--- To do ---
Beginning with the line that includes "BUTTON pin GND: GND -> VIN" and ending with the last line of the listing below, write out each line exactly, with no other output.

--- Records to use ---
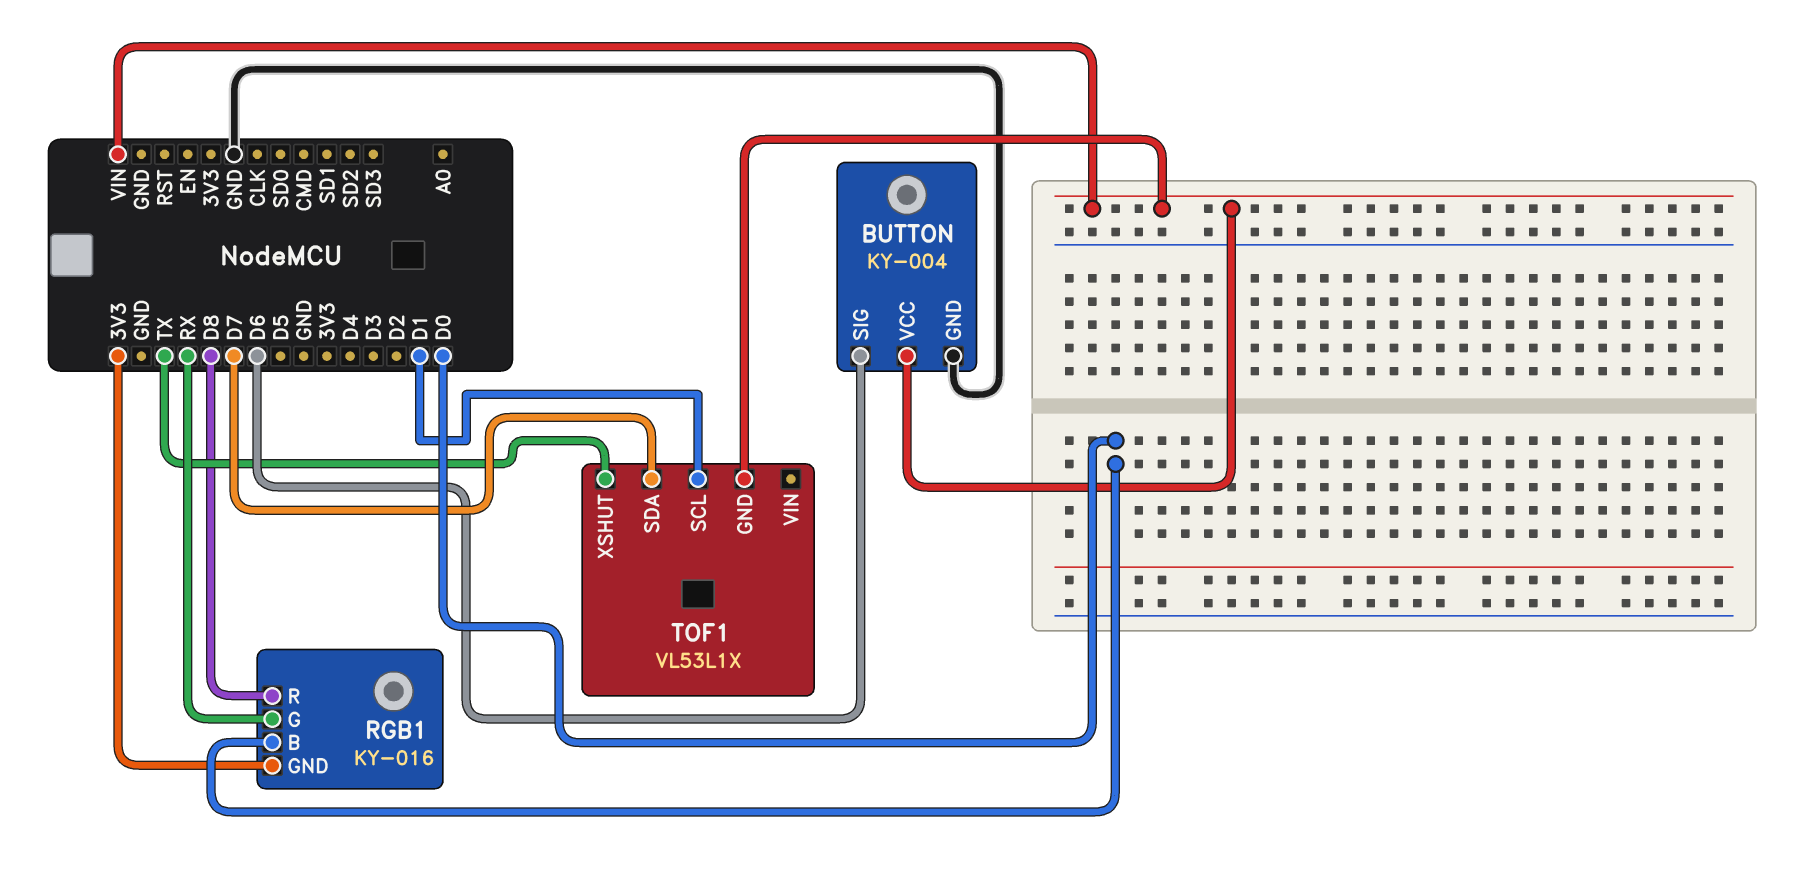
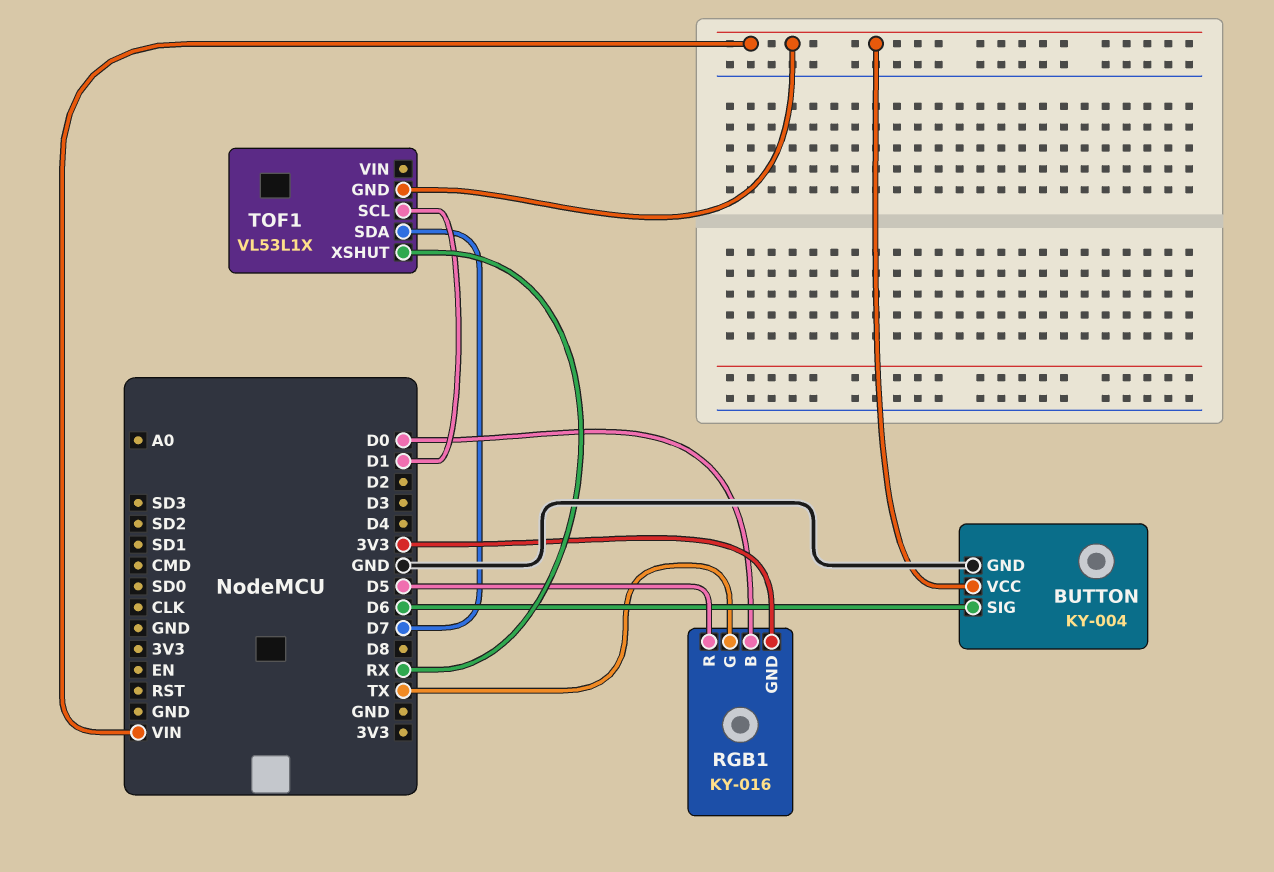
RGB1 pin G: RX -> TX
RGB1 pin R: D8 -> D5
TOF1 pin XSHUT: TX -> RX

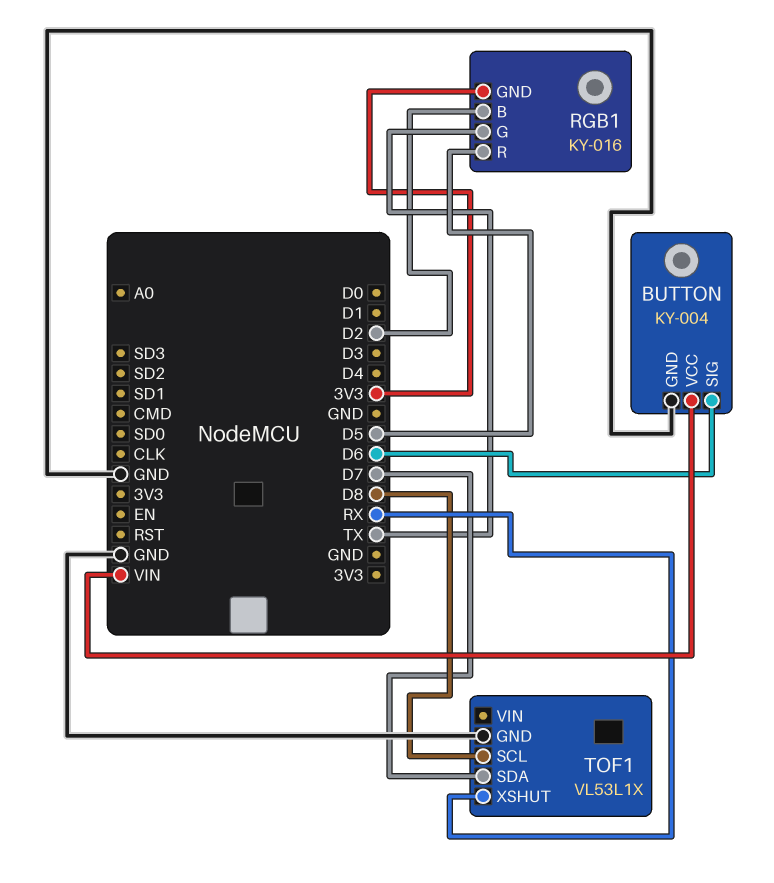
RGB1 pin B: D0 -> D2
TOF1 pin GND: VIN -> GND
TOF1 pin SCL: D1 -> D8

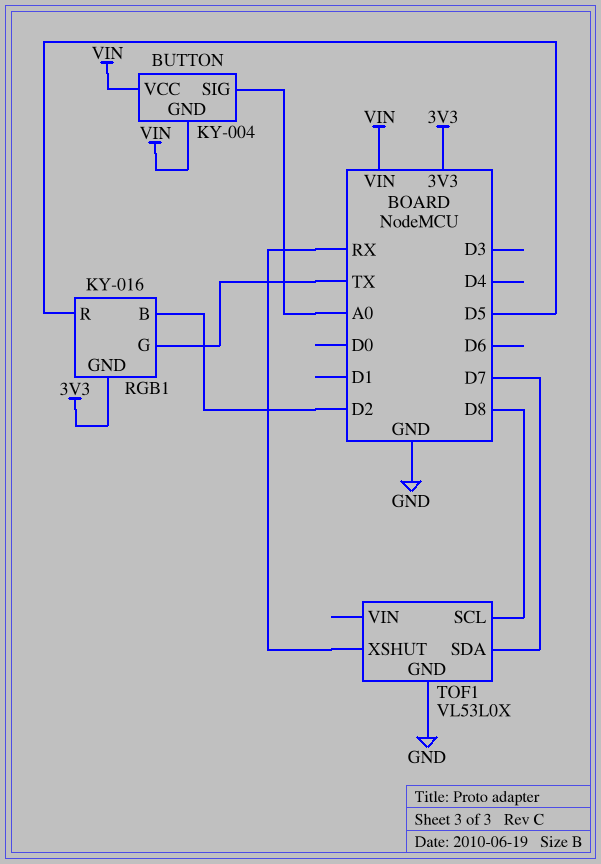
BUTTON pin GND: GND -> VIN
BUTTON pin SIG: D6 -> A0
TOF1: VL53L1X -> VL53L0X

--- Finished exercise ---
BUTTON pin GND: GND -> VIN
BUTTON pin SIG: D6 -> A0
TOF1: VL53L1X -> VL53L0X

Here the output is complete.